■ **Given data**
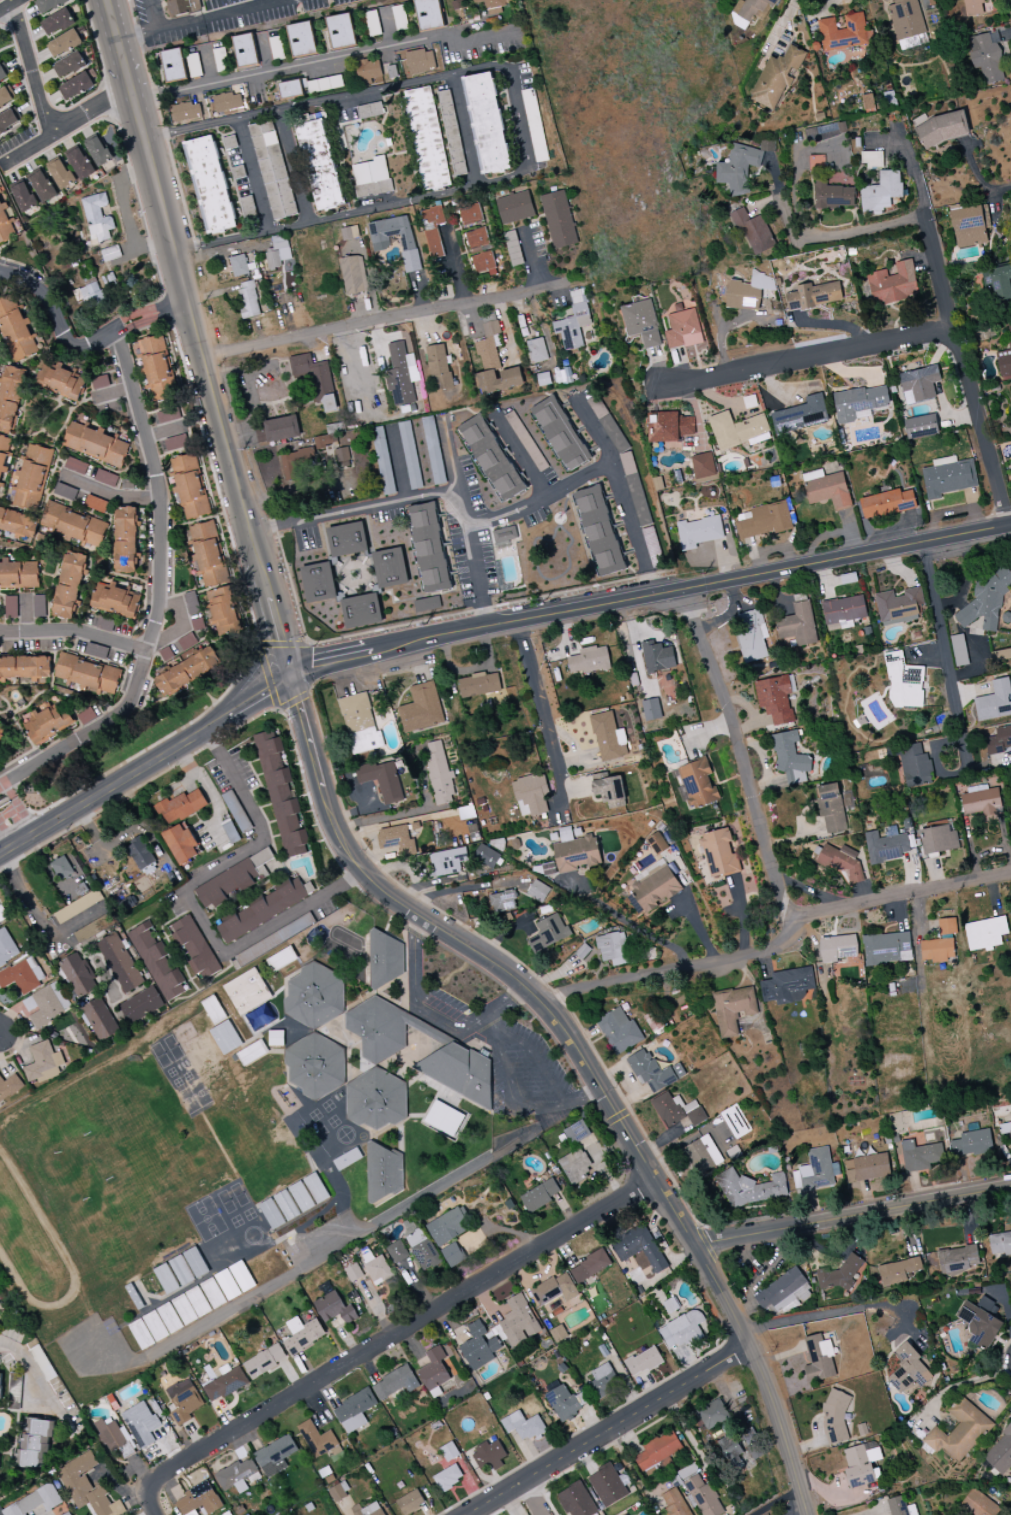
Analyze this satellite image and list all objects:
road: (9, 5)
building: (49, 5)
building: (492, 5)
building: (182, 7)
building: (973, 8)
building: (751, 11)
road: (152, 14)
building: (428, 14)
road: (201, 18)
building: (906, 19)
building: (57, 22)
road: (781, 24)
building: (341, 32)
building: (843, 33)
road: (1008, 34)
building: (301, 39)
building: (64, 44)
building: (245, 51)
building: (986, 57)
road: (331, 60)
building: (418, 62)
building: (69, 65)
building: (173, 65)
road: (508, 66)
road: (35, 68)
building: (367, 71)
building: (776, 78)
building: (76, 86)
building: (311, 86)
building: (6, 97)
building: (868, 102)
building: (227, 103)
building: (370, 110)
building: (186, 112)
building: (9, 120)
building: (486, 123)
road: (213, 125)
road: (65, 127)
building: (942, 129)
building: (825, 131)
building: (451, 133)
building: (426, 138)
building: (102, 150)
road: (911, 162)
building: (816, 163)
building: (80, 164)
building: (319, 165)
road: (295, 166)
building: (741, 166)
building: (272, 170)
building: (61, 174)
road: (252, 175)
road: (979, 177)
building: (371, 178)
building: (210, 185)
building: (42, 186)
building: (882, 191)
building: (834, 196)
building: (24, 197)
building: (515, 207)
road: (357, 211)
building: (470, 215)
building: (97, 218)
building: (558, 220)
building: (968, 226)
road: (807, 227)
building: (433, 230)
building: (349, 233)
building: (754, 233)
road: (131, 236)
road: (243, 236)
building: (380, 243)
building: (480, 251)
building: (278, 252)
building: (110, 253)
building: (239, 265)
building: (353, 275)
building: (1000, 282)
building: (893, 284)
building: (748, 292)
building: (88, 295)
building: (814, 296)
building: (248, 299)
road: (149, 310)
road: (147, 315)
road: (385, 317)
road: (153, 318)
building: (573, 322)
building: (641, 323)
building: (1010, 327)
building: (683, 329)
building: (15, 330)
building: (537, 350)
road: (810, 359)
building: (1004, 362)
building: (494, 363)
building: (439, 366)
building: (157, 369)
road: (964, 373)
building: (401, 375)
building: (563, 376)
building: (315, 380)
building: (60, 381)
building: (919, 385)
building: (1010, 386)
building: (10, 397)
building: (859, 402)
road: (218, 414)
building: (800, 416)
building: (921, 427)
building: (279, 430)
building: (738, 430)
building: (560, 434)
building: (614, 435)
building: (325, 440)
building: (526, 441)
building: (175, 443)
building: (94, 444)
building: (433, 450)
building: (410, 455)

■ **Task to carry out**
A word-for-word copy of the entries is needed, with no pictures in it.

■ **Expected output**
Analyze this satellite image and list all objects:
road: (9, 5)
building: (49, 5)
building: (492, 5)
building: (182, 7)
building: (973, 8)
building: (751, 11)
road: (152, 14)
building: (428, 14)
road: (201, 18)
building: (906, 19)
building: (57, 22)
road: (781, 24)
building: (341, 32)
building: (843, 33)
road: (1008, 34)
building: (301, 39)
building: (64, 44)
building: (245, 51)
building: (986, 57)
road: (331, 60)
building: (418, 62)
building: (69, 65)
building: (173, 65)
road: (508, 66)
road: (35, 68)
building: (367, 71)
building: (776, 78)
building: (76, 86)
building: (311, 86)
building: (6, 97)
building: (868, 102)
building: (227, 103)
building: (370, 110)
building: (186, 112)
building: (9, 120)
building: (486, 123)
road: (213, 125)
road: (65, 127)
building: (942, 129)
building: (825, 131)
building: (451, 133)
building: (426, 138)
building: (102, 150)
road: (911, 162)
building: (816, 163)
building: (80, 164)
building: (319, 165)
road: (295, 166)
building: (741, 166)
building: (272, 170)
building: (61, 174)
road: (252, 175)
road: (979, 177)
building: (371, 178)
building: (210, 185)
building: (42, 186)
building: (882, 191)
building: (834, 196)
building: (24, 197)
building: (515, 207)
road: (357, 211)
building: (470, 215)
building: (97, 218)
building: (558, 220)
building: (968, 226)
road: (807, 227)
building: (433, 230)
building: (349, 233)
building: (754, 233)
road: (131, 236)
road: (243, 236)
building: (380, 243)
building: (480, 251)
building: (278, 252)
building: (110, 253)
building: (239, 265)
building: (353, 275)
building: (1000, 282)
building: (893, 284)
building: (748, 292)
building: (88, 295)
building: (814, 296)
building: (248, 299)
road: (149, 310)
road: (147, 315)
road: (385, 317)
road: (153, 318)
building: (573, 322)
building: (641, 323)
building: (1010, 327)
building: (683, 329)
building: (15, 330)
building: (537, 350)
road: (810, 359)
building: (1004, 362)
building: (494, 363)
building: (439, 366)
building: (157, 369)
road: (964, 373)
building: (401, 375)
building: (563, 376)
building: (315, 380)
building: (60, 381)
building: (919, 385)
building: (1010, 386)
building: (10, 397)
building: (859, 402)
road: (218, 414)
building: (800, 416)
building: (921, 427)
building: (279, 430)
building: (738, 430)
building: (560, 434)
building: (614, 435)
building: (325, 440)
building: (526, 441)
building: (175, 443)
building: (94, 444)
building: (433, 450)
building: (410, 455)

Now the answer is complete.